What you will do >> Collect every line in the rows below that contains the string "instrumentName", and copy each one in full.
[START]
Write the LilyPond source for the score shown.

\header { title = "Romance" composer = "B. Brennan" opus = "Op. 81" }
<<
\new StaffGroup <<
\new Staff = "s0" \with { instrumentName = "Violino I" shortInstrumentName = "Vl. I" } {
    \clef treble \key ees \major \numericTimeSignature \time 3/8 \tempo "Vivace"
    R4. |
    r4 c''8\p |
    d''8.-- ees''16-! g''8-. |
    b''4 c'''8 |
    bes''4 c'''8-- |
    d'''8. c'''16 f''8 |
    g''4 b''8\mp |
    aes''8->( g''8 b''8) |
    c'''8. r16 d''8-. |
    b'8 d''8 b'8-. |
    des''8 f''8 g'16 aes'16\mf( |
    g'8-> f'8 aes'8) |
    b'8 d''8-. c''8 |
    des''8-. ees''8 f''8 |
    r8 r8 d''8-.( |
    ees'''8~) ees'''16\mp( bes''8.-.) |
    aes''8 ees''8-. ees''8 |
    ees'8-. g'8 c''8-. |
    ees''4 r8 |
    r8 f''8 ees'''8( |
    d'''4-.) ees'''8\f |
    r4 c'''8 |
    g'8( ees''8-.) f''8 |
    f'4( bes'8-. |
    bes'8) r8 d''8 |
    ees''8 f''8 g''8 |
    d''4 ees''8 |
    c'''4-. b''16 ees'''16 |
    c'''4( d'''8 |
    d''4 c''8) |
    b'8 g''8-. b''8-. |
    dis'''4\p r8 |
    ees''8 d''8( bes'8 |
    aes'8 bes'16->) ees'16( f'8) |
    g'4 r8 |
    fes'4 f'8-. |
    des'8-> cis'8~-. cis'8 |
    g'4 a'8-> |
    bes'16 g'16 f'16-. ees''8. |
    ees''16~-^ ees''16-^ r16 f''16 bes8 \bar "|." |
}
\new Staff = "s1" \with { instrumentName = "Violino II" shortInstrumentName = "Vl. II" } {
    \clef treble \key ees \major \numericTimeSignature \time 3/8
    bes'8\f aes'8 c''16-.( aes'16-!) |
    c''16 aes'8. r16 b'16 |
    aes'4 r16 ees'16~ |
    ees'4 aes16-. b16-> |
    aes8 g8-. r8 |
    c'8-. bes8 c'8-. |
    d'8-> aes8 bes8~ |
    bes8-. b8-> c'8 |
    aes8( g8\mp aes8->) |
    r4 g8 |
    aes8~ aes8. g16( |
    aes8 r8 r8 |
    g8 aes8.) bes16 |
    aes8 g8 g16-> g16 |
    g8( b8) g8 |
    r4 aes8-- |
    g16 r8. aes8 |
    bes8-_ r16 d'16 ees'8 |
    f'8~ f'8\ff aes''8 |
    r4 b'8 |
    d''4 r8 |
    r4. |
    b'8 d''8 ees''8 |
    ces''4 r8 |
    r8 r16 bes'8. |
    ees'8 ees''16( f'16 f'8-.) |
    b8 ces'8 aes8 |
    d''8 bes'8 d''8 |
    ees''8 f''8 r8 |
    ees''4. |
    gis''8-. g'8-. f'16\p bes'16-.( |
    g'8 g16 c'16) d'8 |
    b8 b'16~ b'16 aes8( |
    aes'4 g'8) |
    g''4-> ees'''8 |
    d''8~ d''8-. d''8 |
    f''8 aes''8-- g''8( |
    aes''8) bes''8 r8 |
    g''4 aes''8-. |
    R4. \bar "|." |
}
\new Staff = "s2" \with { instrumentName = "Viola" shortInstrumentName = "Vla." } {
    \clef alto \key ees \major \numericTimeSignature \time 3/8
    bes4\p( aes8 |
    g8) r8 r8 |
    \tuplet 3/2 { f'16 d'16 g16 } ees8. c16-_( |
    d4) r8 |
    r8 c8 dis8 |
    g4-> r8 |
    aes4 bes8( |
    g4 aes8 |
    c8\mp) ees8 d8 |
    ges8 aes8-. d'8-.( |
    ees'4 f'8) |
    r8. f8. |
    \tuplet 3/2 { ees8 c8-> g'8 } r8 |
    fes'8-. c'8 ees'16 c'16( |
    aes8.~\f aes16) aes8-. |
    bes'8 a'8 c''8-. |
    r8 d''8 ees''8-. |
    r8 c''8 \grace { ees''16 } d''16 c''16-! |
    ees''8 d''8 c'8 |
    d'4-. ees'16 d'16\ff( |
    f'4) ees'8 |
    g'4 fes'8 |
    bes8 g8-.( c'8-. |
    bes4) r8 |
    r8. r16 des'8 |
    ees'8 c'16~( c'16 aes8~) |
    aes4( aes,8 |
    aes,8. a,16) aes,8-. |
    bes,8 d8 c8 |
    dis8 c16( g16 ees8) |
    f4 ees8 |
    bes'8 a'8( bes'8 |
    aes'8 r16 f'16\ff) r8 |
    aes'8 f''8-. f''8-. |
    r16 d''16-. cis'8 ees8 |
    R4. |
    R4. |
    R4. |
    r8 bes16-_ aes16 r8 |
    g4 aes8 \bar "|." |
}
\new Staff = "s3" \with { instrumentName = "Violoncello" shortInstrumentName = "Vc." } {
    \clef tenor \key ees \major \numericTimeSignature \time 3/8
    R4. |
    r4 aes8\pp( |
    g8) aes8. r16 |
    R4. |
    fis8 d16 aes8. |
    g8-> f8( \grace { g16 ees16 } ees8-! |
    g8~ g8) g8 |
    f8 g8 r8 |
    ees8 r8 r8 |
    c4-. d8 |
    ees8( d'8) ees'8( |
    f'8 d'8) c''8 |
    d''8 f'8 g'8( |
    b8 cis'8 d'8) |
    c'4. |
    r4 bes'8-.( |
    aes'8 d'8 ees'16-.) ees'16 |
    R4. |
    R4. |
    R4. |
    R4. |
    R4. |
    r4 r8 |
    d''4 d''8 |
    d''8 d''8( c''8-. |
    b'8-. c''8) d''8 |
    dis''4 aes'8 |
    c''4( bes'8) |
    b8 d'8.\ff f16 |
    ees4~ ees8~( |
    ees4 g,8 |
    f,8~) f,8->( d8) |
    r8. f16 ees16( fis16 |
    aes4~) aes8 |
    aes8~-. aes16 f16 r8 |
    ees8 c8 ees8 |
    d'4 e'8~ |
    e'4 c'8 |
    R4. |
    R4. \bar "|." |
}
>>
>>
[END]
Final answer >>
\new Staff = "s0" \with { instrumentName = "Violino I" shortInstrumentName = "Vl. I" } {
\new Staff = "s1" \with { instrumentName = "Violino II" shortInstrumentName = "Vl. II" } {
\new Staff = "s2" \with { instrumentName = "Viola" shortInstrumentName = "Vla." } {
\new Staff = "s3" \with { instrumentName = "Violoncello" shortInstrumentName = "Vc." } {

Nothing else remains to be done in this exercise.